# Instructions for the task
Take the line that contains "lime brick E5 level" and all lines after it, up to and including the last line of the data, and write them out exactly; nothing else belongs in the answer.

# Source records

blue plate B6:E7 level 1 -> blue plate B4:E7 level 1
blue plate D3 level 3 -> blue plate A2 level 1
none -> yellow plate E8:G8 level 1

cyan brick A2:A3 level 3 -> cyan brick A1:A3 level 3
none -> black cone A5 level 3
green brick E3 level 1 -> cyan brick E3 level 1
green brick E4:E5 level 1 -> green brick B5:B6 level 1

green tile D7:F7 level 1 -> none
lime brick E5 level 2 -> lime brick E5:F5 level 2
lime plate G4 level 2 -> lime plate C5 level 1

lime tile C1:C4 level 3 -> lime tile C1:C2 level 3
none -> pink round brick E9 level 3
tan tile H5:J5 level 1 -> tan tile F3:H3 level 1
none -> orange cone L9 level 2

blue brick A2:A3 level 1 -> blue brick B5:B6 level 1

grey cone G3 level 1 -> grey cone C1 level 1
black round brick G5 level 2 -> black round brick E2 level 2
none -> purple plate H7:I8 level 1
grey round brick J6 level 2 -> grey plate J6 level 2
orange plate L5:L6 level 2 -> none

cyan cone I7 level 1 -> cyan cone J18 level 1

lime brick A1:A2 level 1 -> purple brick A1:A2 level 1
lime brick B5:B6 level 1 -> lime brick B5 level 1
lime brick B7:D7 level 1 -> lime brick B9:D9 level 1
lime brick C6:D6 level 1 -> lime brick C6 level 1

# Response area
lime brick E5 level 2 -> lime brick E5:F5 level 2
lime plate G4 level 2 -> lime plate C5 level 1

lime tile C1:C4 level 3 -> lime tile C1:C2 level 3
none -> pink round brick E9 level 3
tan tile H5:J5 level 1 -> tan tile F3:H3 level 1
none -> orange cone L9 level 2

blue brick A2:A3 level 1 -> blue brick B5:B6 level 1

grey cone G3 level 1 -> grey cone C1 level 1
black round brick G5 level 2 -> black round brick E2 level 2
none -> purple plate H7:I8 level 1
grey round brick J6 level 2 -> grey plate J6 level 2
orange plate L5:L6 level 2 -> none

cyan cone I7 level 1 -> cyan cone J18 level 1

lime brick A1:A2 level 1 -> purple brick A1:A2 level 1
lime brick B5:B6 level 1 -> lime brick B5 level 1
lime brick B7:D7 level 1 -> lime brick B9:D9 level 1
lime brick C6:D6 level 1 -> lime brick C6 level 1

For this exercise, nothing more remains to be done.